◆ Before-and-after change data ◆
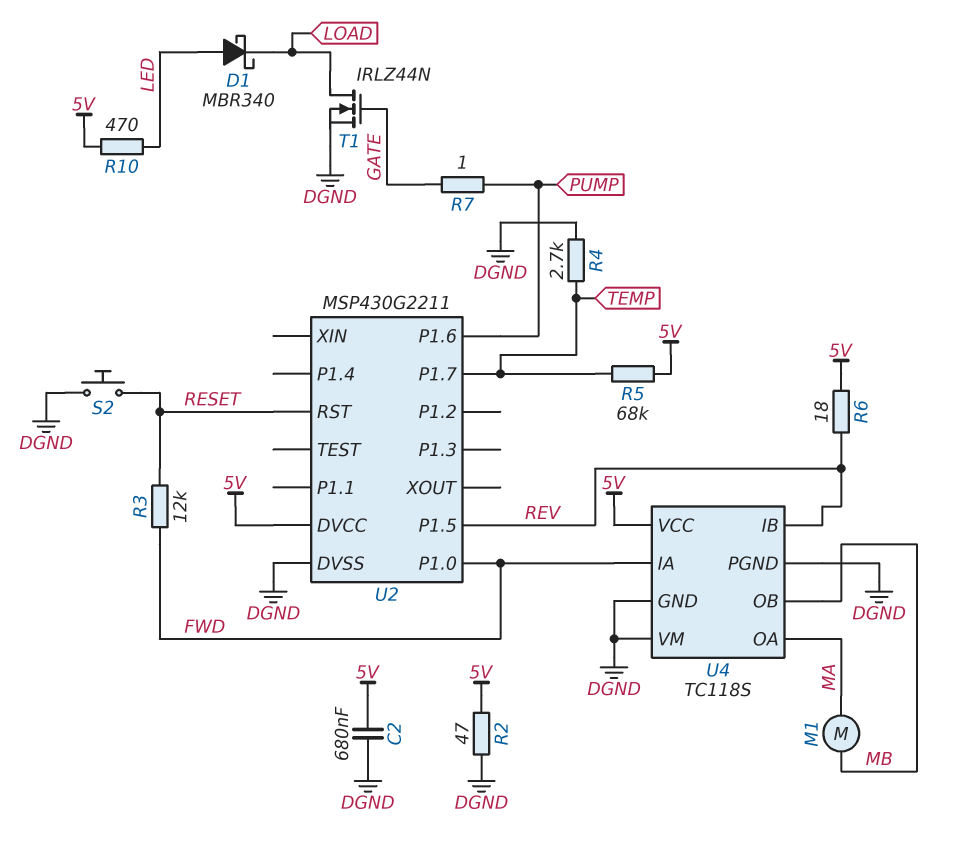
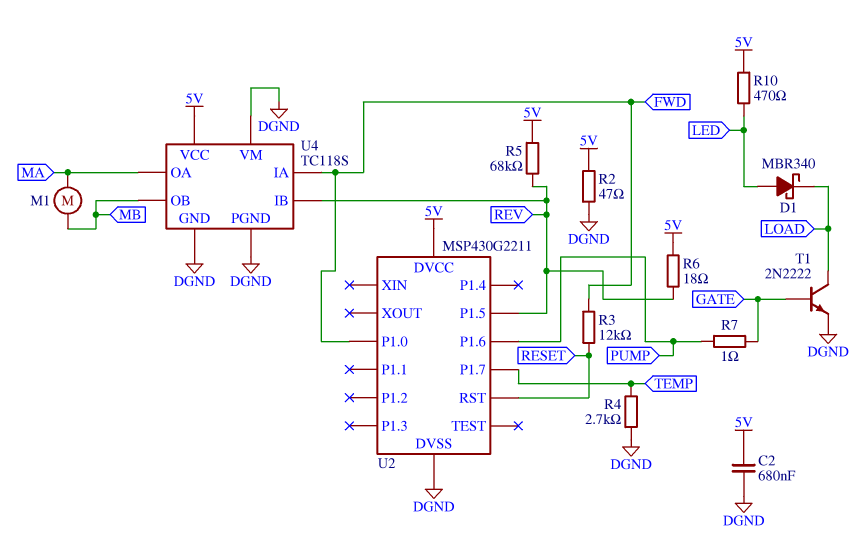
R5: 68k (5V, TEMP) -> 68k (5V, REV)
S2: button (DGND, RESET) -> none
T1: NMOS IRLZ44N (G GATE, D LOAD, S DGND) -> NPN 2N2222 (B GATE, C LOAD, E DGND)

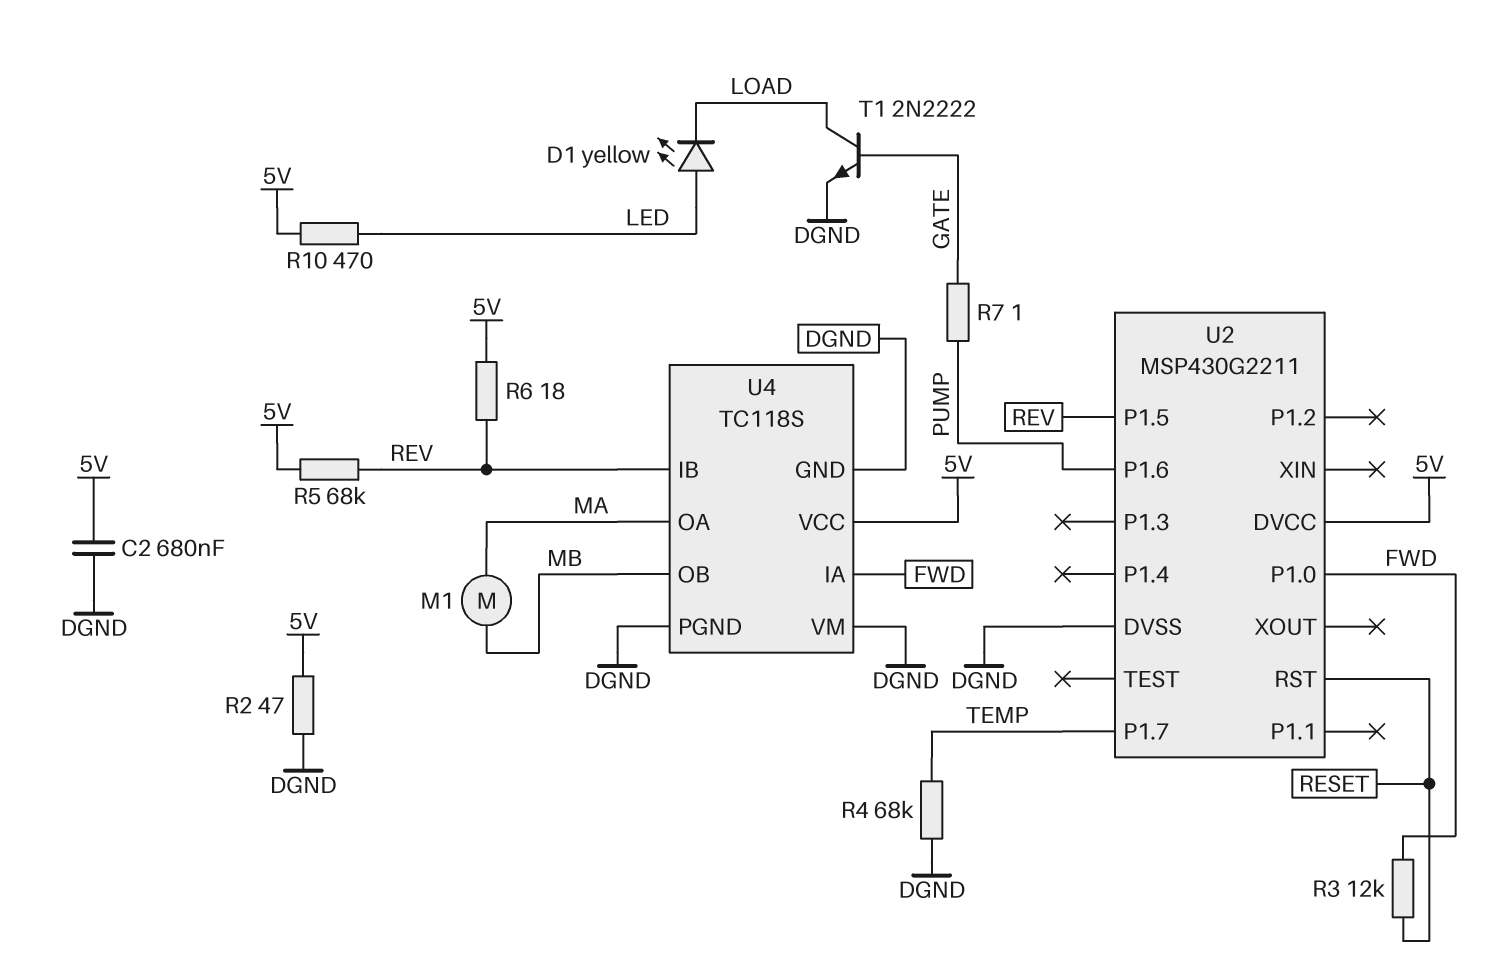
D1: schottky MBR340 (A LED, K LOAD) -> LED yellow (A LED, K LOAD)
R4: 2.7k (DGND, TEMP) -> 68k (DGND, TEMP)

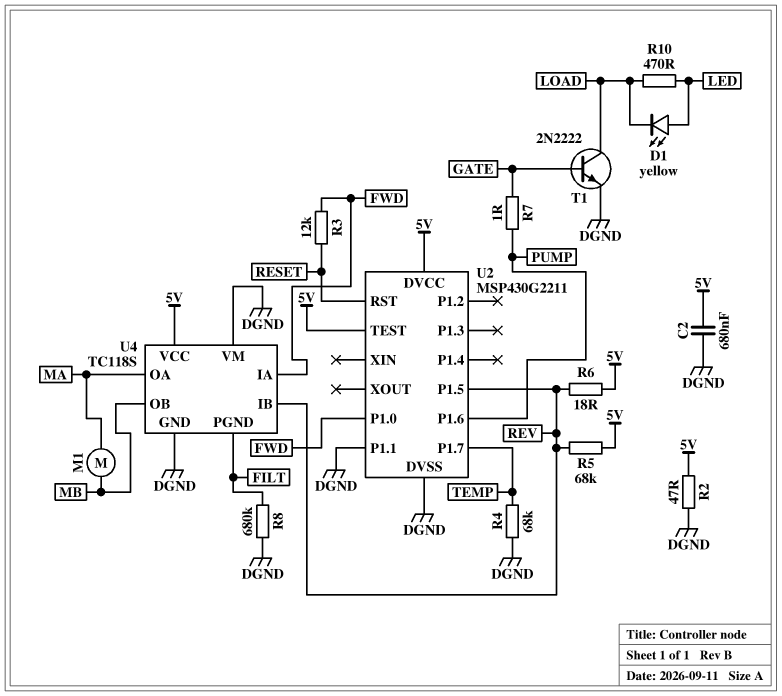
R8: none -> 680k (DGND, FILT)
R10: 470 (5V, LED) -> 470 (LED, LOAD)
U2 pin P1.1: none -> DGND
U2 pin TEST: none -> 5V
U4 pin PGND: DGND -> FILT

◆ WORK INSTRUCTION ◆
Copy every entry word for word, but omit the pictures.

◆ EXERCISE OUTPUT ◆
R5: 68k (5V, TEMP) -> 68k (5V, REV)
S2: button (DGND, RESET) -> none
T1: NMOS IRLZ44N (G GATE, D LOAD, S DGND) -> NPN 2N2222 (B GATE, C LOAD, E DGND)

D1: schottky MBR340 (A LED, K LOAD) -> LED yellow (A LED, K LOAD)
R4: 2.7k (DGND, TEMP) -> 68k (DGND, TEMP)

R8: none -> 680k (DGND, FILT)
R10: 470 (5V, LED) -> 470 (LED, LOAD)
U2 pin P1.1: none -> DGND
U2 pin TEST: none -> 5V
U4 pin PGND: DGND -> FILT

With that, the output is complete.